Please copy, exactly as they appear below, the lines from the one containing "camera: 20 degrees left, 5 degrees down" through the one containing "(295, 486) = (637, 215): pink".

>>>>

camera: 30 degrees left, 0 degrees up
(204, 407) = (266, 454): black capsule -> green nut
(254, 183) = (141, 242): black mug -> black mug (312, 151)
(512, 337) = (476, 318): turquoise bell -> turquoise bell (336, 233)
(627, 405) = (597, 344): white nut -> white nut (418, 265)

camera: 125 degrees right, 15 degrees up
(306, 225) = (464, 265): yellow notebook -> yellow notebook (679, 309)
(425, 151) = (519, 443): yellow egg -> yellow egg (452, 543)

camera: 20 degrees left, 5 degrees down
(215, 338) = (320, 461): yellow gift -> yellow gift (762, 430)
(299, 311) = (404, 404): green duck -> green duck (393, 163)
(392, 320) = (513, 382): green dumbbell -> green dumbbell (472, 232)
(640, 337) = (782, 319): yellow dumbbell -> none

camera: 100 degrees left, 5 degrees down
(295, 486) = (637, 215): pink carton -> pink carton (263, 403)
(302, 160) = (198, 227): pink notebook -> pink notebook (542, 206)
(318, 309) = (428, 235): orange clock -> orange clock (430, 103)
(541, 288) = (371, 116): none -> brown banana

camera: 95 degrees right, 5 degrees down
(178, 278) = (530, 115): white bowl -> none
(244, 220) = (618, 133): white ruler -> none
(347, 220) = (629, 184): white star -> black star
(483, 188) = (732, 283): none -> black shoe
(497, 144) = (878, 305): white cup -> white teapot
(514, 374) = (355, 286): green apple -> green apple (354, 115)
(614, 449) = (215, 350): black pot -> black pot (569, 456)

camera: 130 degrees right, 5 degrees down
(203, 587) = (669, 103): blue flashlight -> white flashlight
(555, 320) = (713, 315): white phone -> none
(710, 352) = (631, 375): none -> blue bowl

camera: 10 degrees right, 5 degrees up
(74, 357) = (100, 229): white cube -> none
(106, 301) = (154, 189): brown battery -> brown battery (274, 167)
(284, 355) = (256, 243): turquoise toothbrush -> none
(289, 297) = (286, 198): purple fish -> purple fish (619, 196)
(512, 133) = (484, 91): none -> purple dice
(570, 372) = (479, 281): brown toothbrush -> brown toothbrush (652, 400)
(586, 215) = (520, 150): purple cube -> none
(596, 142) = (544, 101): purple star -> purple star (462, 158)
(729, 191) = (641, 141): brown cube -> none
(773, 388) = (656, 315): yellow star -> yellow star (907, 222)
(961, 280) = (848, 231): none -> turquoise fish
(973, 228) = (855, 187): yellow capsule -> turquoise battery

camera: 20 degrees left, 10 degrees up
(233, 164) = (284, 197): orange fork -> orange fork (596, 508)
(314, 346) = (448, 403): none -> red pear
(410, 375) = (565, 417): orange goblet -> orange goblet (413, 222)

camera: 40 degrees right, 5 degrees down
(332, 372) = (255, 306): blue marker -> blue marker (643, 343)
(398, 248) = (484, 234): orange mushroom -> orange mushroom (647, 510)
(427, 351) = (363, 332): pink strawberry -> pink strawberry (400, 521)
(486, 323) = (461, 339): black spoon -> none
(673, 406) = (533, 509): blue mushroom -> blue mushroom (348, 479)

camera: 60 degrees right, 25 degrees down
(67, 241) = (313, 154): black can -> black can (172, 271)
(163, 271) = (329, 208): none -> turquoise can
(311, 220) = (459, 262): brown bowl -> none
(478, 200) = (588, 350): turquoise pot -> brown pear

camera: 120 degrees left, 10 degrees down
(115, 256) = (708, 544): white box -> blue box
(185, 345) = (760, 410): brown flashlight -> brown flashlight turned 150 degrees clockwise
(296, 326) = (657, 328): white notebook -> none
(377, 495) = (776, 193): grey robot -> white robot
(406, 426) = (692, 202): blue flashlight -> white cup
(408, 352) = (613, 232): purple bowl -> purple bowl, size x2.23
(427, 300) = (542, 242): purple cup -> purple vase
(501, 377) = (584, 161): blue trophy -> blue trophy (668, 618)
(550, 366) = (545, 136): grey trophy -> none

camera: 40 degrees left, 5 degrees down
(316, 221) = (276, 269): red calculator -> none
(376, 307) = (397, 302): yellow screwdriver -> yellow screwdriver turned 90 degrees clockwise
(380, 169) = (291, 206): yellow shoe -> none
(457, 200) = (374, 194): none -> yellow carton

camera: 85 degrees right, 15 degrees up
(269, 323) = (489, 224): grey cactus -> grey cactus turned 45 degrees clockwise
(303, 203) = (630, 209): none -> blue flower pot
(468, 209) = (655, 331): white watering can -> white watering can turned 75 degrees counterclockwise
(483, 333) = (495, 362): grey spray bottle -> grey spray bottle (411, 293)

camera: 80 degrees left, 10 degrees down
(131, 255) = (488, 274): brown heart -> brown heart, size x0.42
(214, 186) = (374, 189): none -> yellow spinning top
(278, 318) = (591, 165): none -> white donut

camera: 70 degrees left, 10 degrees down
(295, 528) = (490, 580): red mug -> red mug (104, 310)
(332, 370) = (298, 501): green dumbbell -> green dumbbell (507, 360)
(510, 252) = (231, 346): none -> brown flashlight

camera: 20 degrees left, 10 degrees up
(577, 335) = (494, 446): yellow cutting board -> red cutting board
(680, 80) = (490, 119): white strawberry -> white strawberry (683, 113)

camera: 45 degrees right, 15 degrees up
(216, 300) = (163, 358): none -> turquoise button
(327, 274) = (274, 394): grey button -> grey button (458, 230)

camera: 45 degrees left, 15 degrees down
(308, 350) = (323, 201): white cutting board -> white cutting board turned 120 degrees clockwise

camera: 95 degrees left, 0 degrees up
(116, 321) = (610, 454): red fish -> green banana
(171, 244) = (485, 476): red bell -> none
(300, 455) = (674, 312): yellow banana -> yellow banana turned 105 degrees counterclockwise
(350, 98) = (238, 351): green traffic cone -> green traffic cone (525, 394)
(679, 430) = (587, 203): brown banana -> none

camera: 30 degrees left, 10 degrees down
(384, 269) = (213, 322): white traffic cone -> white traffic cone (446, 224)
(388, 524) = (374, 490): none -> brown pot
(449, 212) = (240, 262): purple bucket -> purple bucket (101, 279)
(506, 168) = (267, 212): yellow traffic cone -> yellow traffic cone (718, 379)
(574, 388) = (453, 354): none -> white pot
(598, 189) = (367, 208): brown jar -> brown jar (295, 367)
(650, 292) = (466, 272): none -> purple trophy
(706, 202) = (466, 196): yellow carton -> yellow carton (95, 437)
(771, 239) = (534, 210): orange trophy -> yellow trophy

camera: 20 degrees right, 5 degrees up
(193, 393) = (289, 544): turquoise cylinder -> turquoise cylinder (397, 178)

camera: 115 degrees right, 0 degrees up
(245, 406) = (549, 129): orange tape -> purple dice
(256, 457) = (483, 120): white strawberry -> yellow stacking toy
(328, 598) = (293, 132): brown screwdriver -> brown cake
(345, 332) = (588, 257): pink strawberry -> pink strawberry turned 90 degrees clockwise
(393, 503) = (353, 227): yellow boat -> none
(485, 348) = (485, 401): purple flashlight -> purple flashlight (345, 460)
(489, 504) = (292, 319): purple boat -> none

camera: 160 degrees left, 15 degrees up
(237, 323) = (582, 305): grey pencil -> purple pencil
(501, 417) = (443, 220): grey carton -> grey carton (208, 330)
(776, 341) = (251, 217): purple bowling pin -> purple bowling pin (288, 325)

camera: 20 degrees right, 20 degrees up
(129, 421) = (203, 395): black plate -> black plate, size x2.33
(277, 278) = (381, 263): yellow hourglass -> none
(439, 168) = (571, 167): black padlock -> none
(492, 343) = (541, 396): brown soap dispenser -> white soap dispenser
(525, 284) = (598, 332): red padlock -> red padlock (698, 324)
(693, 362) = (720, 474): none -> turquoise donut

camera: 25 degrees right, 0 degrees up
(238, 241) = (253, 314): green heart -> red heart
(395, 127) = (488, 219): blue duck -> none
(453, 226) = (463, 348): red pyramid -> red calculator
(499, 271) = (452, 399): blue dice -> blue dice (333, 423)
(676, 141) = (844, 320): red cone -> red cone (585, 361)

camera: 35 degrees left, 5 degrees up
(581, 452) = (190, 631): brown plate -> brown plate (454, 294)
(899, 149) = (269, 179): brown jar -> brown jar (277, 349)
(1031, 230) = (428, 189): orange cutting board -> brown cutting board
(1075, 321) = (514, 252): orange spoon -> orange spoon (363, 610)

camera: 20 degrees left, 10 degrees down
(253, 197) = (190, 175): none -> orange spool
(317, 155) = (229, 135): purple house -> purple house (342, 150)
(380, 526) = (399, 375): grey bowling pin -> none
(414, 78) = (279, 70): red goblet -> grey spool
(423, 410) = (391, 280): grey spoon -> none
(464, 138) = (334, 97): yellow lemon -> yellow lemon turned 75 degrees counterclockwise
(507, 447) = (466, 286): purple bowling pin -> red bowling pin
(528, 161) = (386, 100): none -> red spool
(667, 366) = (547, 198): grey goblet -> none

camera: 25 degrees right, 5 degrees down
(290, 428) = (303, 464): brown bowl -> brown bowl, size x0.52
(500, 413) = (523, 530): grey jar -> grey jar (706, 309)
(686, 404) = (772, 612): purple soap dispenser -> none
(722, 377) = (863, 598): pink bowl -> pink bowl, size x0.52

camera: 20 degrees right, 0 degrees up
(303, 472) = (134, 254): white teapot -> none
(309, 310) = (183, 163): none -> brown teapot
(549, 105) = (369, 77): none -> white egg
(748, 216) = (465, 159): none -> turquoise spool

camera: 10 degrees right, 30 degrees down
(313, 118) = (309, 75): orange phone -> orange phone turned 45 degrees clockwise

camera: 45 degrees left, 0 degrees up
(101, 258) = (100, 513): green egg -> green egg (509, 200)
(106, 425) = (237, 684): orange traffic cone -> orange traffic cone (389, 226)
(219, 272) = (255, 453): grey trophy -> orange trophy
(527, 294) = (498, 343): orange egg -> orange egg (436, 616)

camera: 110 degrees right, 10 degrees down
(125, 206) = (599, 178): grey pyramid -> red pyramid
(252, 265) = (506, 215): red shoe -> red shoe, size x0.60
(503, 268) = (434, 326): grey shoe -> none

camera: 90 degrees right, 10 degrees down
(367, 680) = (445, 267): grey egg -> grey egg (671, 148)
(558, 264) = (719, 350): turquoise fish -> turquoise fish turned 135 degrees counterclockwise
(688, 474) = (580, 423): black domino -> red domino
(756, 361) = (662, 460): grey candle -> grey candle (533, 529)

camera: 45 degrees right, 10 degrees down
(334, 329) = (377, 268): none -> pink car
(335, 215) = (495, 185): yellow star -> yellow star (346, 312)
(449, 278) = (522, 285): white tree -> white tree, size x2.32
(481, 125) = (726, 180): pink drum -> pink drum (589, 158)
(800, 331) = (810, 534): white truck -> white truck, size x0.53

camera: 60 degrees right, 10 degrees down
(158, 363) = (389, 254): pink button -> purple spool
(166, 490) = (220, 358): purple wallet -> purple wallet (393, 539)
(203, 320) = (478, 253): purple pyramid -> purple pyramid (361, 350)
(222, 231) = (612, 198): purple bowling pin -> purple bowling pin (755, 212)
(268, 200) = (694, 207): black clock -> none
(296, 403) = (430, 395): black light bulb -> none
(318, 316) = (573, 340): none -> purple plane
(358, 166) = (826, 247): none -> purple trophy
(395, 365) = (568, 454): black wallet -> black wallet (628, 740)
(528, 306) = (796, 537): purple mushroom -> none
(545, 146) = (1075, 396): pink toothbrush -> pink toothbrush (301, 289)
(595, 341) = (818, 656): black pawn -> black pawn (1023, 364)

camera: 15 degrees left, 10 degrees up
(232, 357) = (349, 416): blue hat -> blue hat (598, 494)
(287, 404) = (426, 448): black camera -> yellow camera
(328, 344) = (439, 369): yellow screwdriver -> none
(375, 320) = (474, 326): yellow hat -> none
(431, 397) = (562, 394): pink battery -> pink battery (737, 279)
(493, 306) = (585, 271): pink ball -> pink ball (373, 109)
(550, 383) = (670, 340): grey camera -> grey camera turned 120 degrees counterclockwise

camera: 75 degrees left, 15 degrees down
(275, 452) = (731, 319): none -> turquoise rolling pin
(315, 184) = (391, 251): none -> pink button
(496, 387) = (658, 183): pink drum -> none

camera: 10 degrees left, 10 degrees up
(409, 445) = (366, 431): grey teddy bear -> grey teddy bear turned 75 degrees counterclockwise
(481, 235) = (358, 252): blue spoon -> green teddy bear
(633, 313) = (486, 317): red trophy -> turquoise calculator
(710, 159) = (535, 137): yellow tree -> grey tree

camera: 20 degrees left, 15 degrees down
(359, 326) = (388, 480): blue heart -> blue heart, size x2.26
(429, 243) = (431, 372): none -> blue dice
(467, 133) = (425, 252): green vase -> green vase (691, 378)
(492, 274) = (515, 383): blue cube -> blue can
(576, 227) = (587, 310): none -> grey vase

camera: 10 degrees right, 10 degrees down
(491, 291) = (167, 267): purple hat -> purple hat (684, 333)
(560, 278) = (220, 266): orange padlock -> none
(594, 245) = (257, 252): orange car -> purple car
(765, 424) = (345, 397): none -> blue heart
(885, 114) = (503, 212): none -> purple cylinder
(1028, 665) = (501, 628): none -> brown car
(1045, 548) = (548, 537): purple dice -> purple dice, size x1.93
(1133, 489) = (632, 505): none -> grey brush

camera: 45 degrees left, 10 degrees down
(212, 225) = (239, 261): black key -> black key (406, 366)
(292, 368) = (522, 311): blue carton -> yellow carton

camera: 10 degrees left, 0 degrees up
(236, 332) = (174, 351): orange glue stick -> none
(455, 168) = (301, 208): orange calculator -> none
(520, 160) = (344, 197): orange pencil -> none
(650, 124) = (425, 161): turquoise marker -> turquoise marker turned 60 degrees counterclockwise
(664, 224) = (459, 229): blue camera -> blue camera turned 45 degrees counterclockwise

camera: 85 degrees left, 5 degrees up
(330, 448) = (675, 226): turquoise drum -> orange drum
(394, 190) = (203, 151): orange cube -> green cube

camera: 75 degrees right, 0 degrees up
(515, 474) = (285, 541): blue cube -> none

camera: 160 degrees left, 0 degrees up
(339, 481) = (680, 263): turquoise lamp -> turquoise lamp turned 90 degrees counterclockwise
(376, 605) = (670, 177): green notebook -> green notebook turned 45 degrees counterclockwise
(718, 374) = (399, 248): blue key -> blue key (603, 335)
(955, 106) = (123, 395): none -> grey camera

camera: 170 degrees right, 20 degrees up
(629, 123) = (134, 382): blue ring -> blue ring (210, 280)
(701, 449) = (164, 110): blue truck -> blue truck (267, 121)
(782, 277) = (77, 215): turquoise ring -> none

<<<<

### ANSWER
camera: 20 degrees left, 5 degrees down
(215, 338) = (320, 461): yellow gift -> yellow gift (762, 430)
(299, 311) = (404, 404): green duck -> green duck (393, 163)
(392, 320) = (513, 382): green dumbbell -> green dumbbell (472, 232)
(640, 337) = (782, 319): yellow dumbbell -> none

camera: 100 degrees left, 5 degrees down
(295, 486) = (637, 215): pink carton -> pink carton (263, 403)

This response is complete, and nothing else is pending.